*Data provided*.

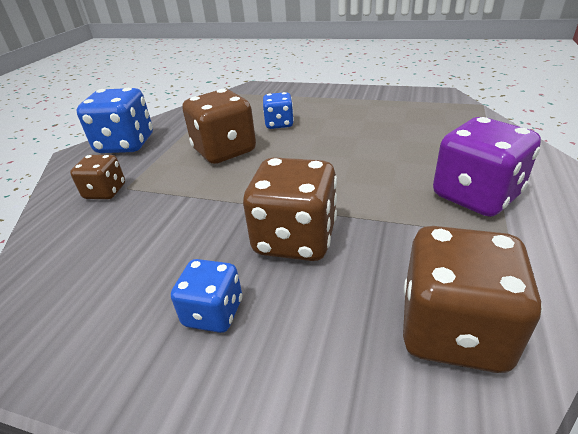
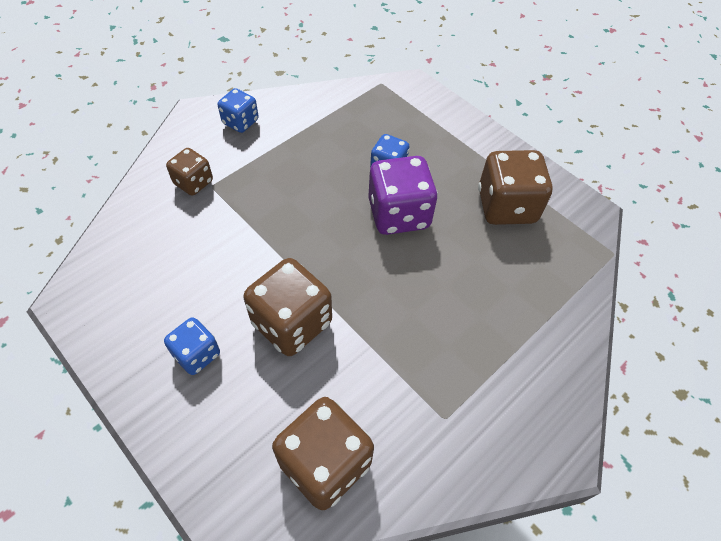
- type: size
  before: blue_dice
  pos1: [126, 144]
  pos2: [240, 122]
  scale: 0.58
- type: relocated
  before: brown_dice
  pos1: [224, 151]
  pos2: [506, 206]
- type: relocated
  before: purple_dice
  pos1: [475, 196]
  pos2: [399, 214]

==

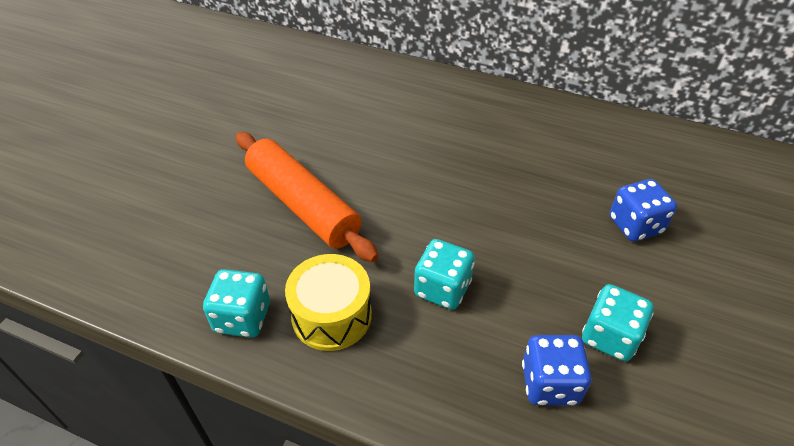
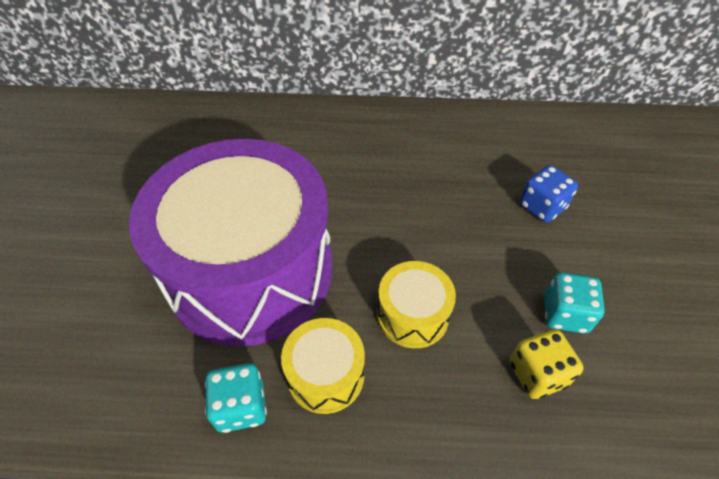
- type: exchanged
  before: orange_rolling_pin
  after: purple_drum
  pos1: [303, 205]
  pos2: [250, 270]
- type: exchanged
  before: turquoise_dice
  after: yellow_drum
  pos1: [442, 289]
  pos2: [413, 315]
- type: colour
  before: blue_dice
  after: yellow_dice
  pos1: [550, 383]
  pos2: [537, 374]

*Activity*. Every line above from the line with "after: purple_drum" to the line with "pos2: [537, 374]" is wanted, ends included; write them out exactly and add no other line.

*Exercise result*.
  after: purple_drum
  pos1: [303, 205]
  pos2: [250, 270]
- type: exchanged
  before: turquoise_dice
  after: yellow_drum
  pos1: [442, 289]
  pos2: [413, 315]
- type: colour
  before: blue_dice
  after: yellow_dice
  pos1: [550, 383]
  pos2: [537, 374]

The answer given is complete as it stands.